* _PROMPT_
Please state how many lines in the records contain the string "turquoise", with no words besides the number.

* _Stored entries_
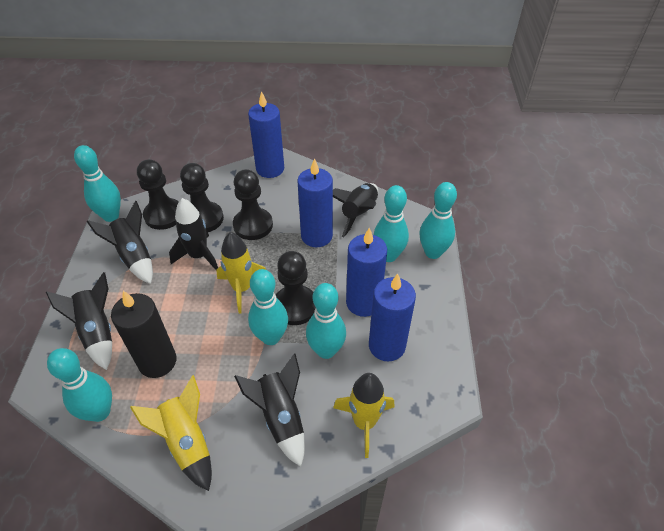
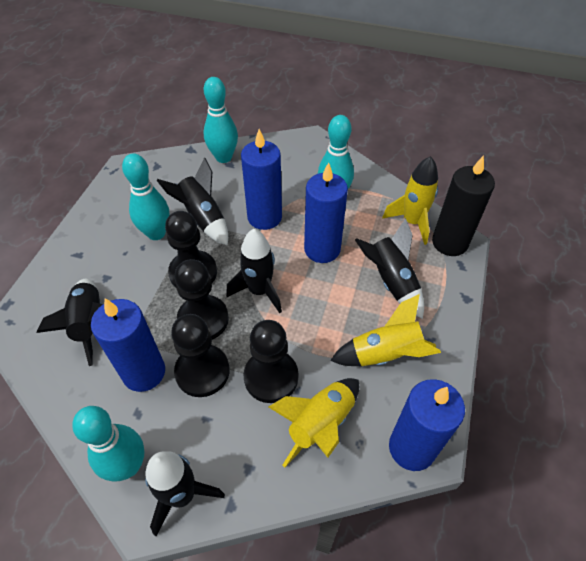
turquoise bowling pin: [47,348,112,422] [74,145,121,222] [248,269,288,345] [306,283,346,359] [374,185,409,262] [419,182,457,259] = 6 -> [72,406,145,482] [122,154,169,240] [204,77,238,163] [318,115,354,189] = 4

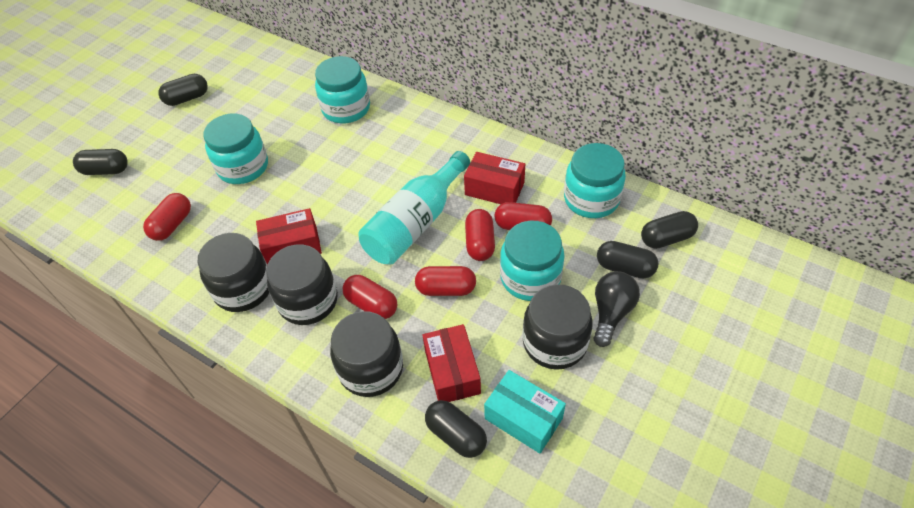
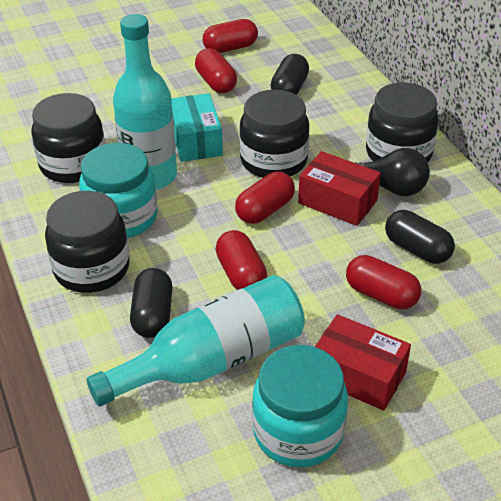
black capsule: [73,149,128,175] [159,74,208,106] [425,400,487,458] [597,241,659,279] [641,211,698,249] = 5 -> [130,268,172,338] [271,54,309,95] [385,210,455,264] = 3
red box: [256,208,322,265] [422,324,481,402] [464,152,525,204] = 3 -> [298,151,381,226] [315,314,411,411] = 2
turquoise bottle: [358,151,470,264] = 1 -> [87,275,305,407] [113,14,177,190] = 2
turquoise jar: [204,114,268,184] [315,56,370,124] [500,221,564,301] [564,143,626,218] = 4 -> [79,143,158,238] [252,345,348,467] = 2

* _RESULT FOR THIS TASK_
3